Problem statement ::
Would you reproduce the data below exactly, please, leaving out its images?

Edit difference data
===

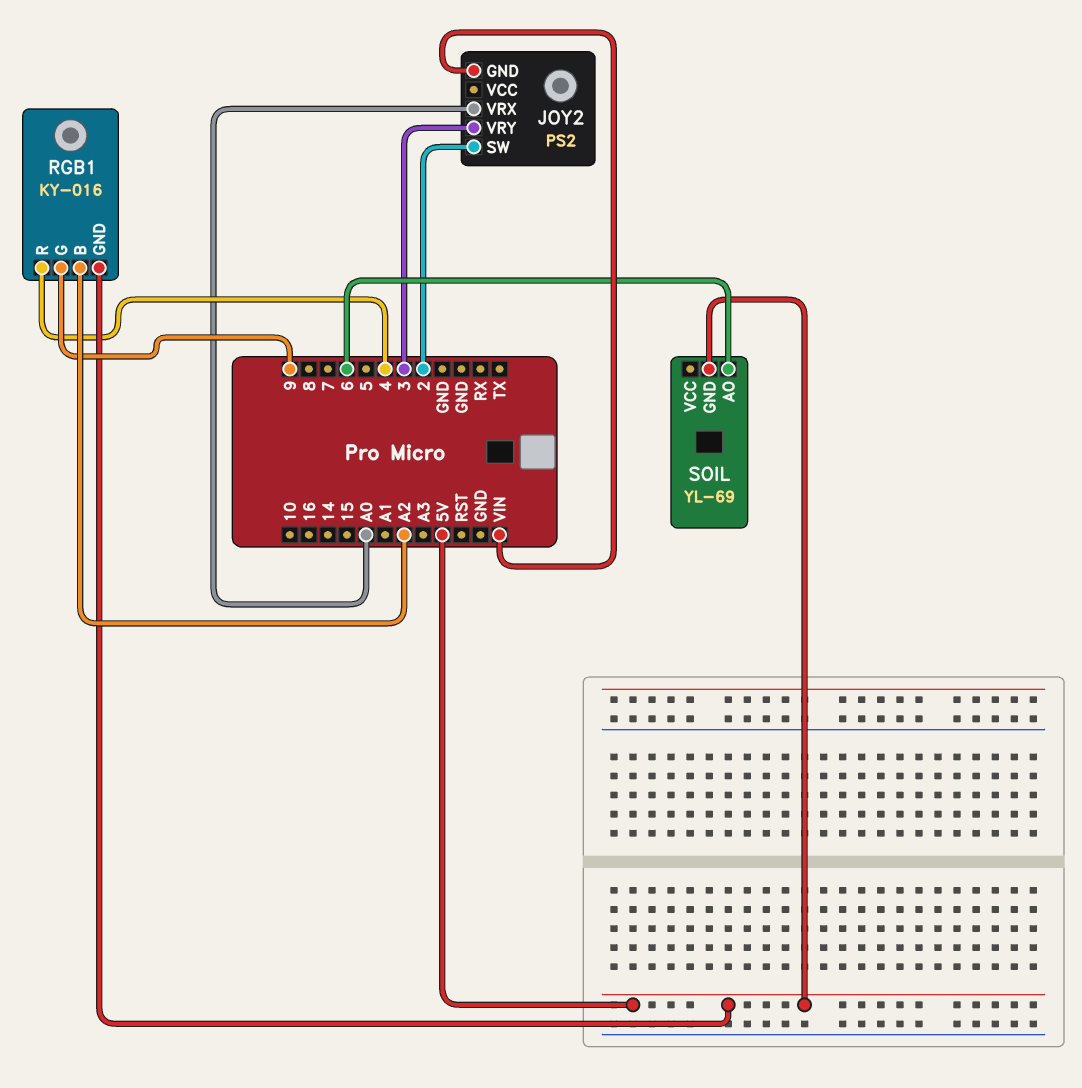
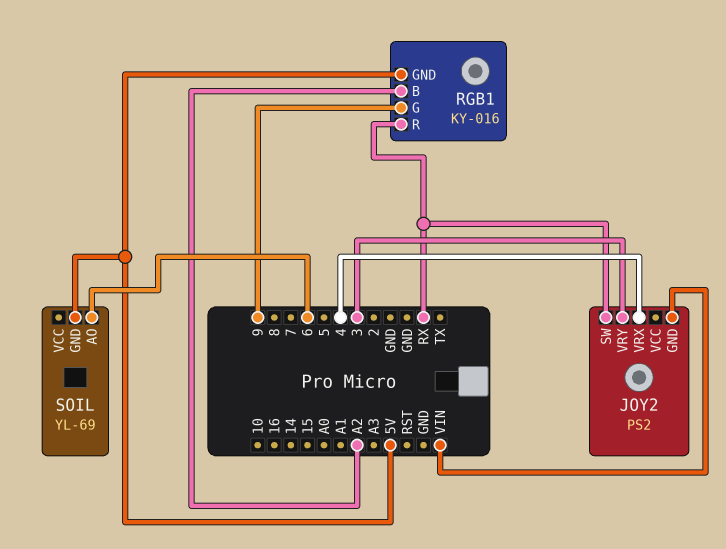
JOY2 pin SW: 2 -> RX
JOY2 pin VRX: A0 -> 4
RGB1 pin R: 4 -> RX

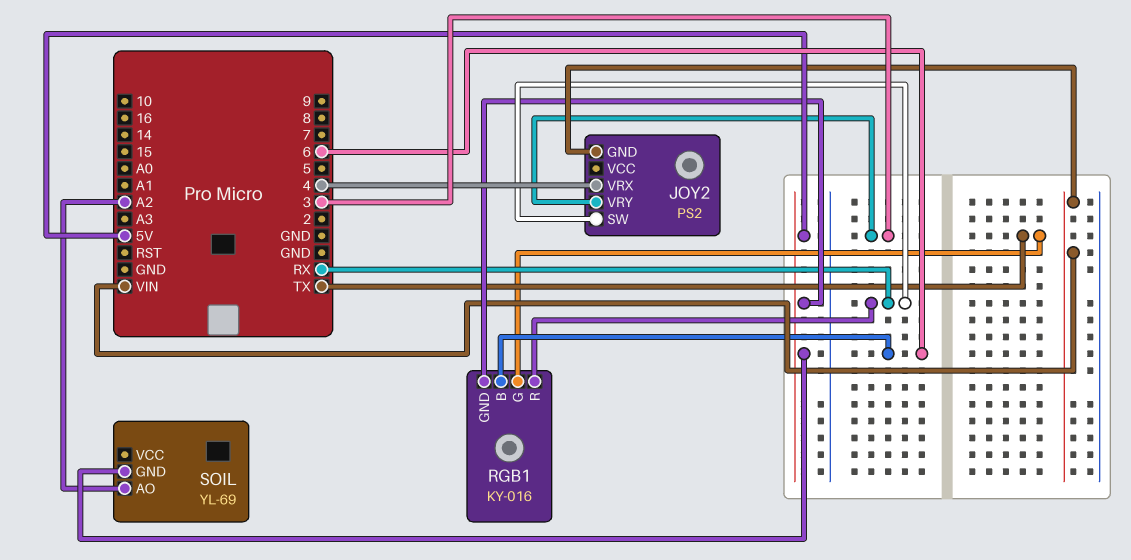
RGB1 pin B: A2 -> 6
RGB1 pin G: 9 -> TX
SOIL pin AO: 6 -> A2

===

Solution to this exercise ::
JOY2 pin SW: 2 -> RX
JOY2 pin VRX: A0 -> 4
RGB1 pin R: 4 -> RX

RGB1 pin B: A2 -> 6
RGB1 pin G: 9 -> TX
SOIL pin AO: 6 -> A2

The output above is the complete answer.